§ **Requirement**: Where the word "none" shows up in a line below, that line is counted. State how many lines are counted, without any other words.

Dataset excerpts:
▬▬▬▬▬▬

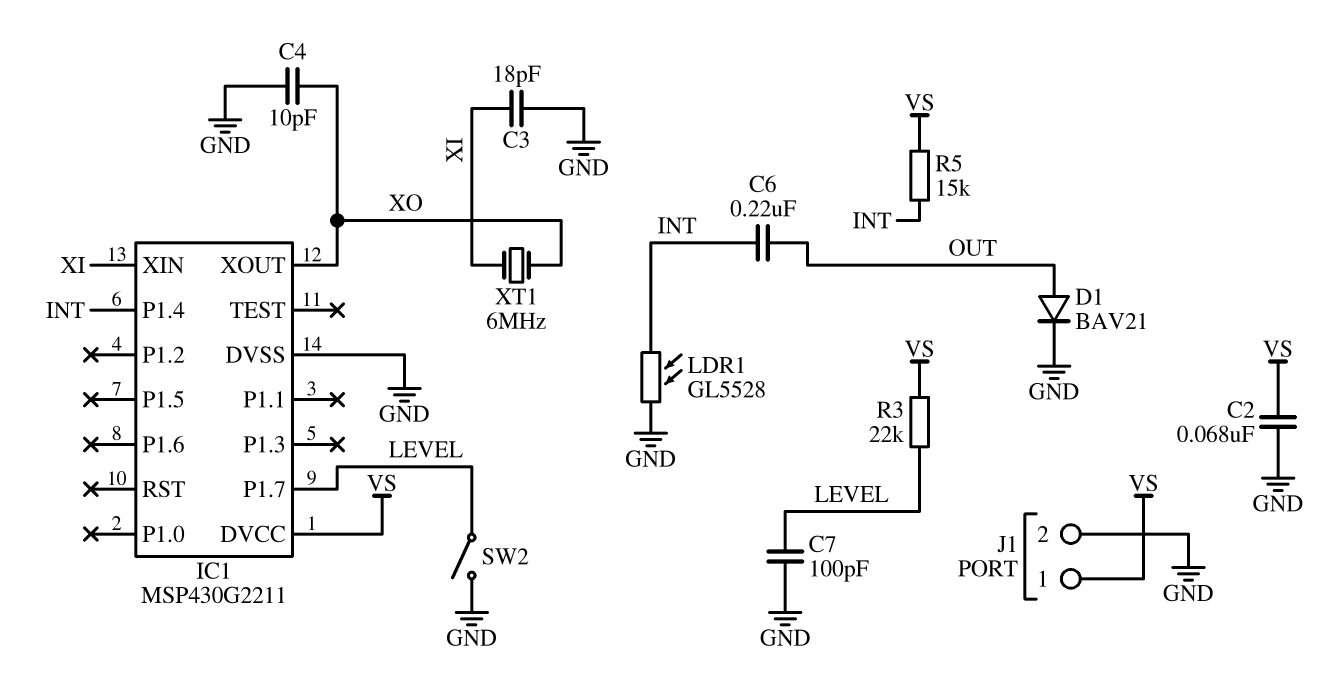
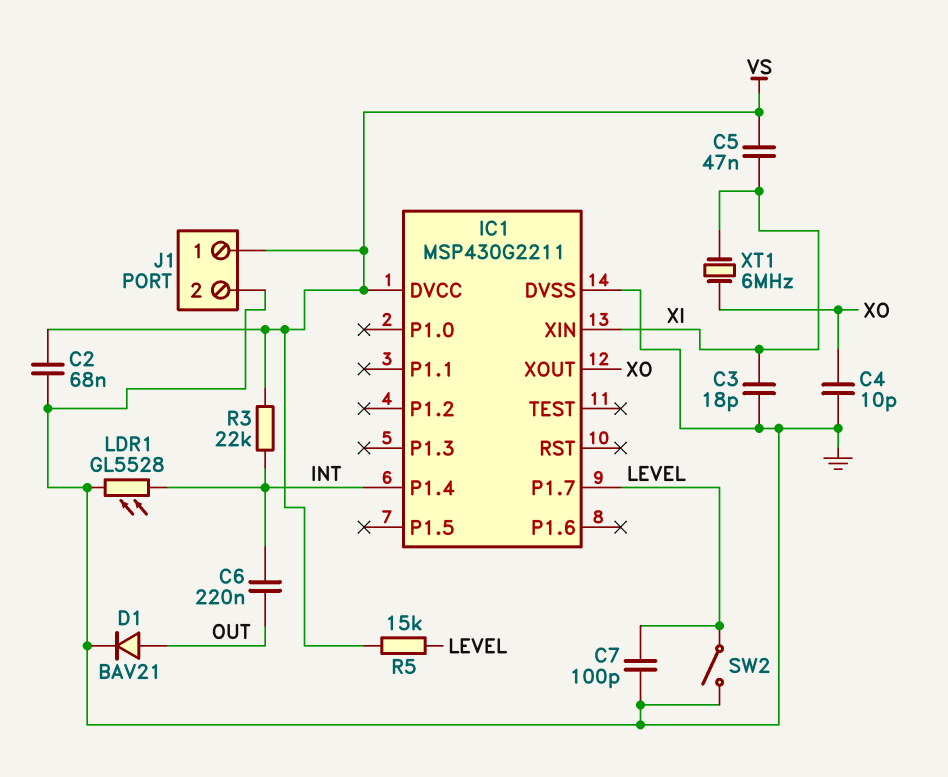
C5: none -> 47nF (VS, XI)
R3: 22k (LEVEL, VS) -> 22k (INT, VS)
R5: 15k (INT, VS) -> 15k (LEVEL, VS)

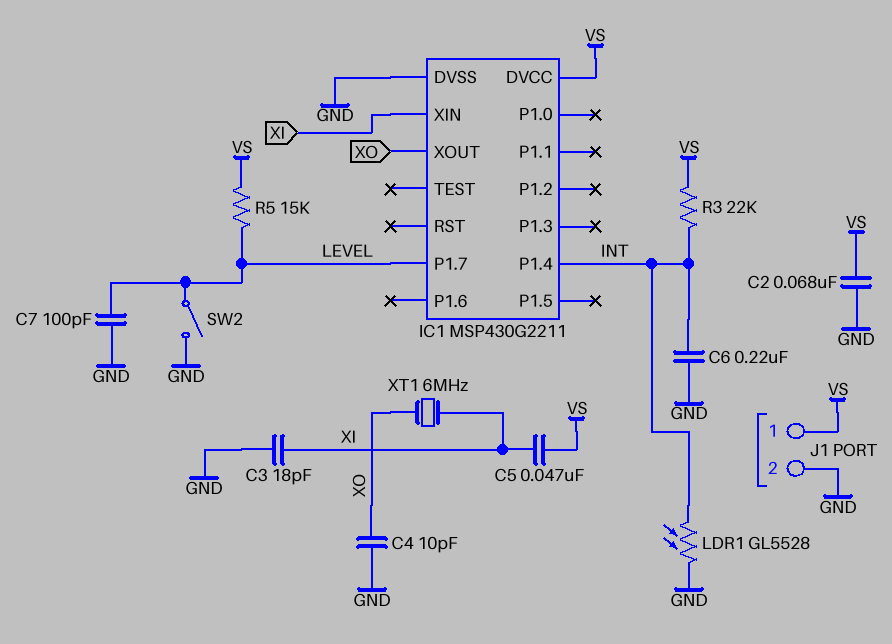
C6: 220nF (INT, OUT) -> 220nF (GND, INT)
D1: diode BAV21 (A OUT, K GND) -> none

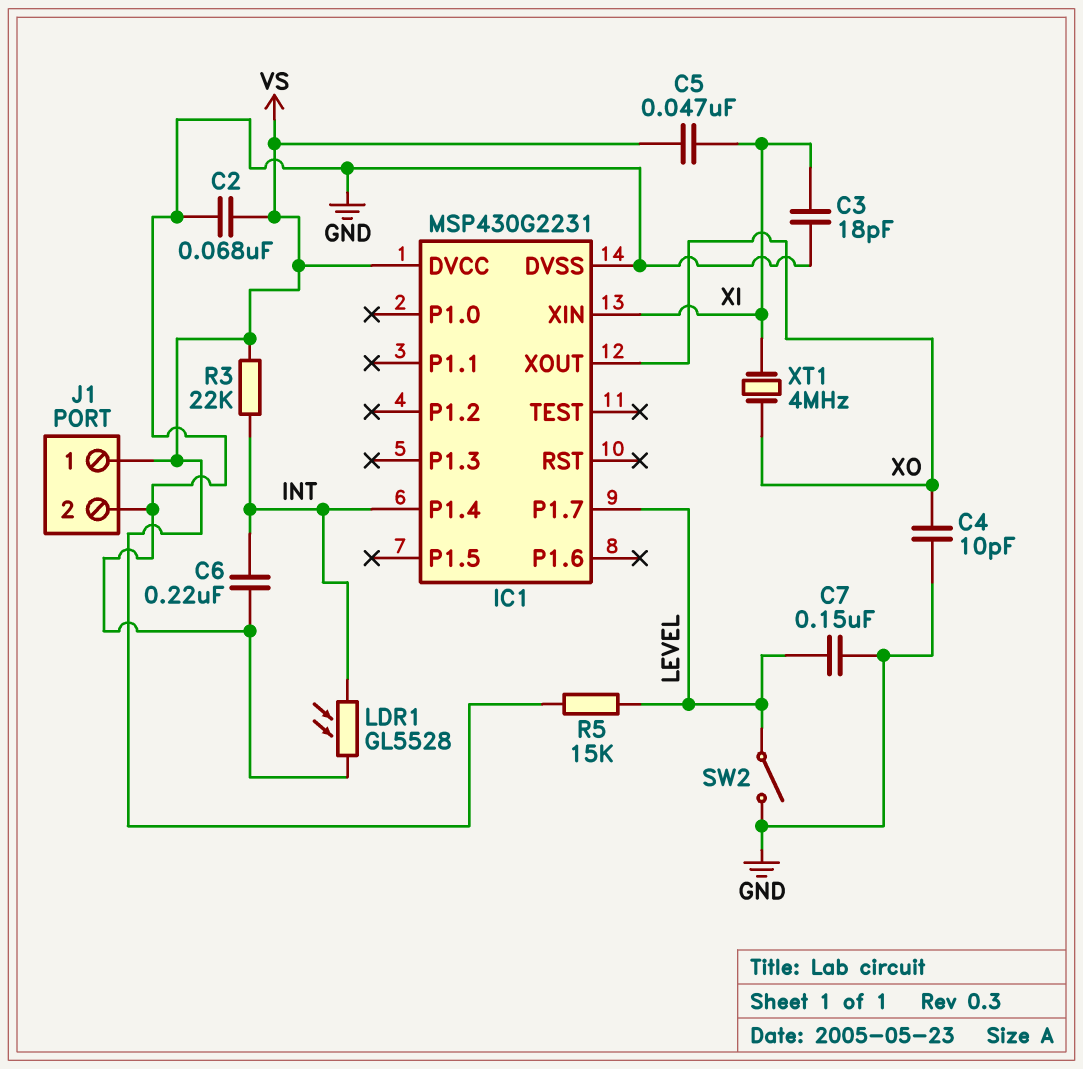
C7: 100pF (GND, LEVEL) -> 150nF (GND, LEVEL)
IC1: MSP430G2211 -> MSP430G2231
XT1: 6MHz (XI, XO) -> 4MHz (XI, XO)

▬▬▬▬▬▬

§ **Answer to the exercise**: 2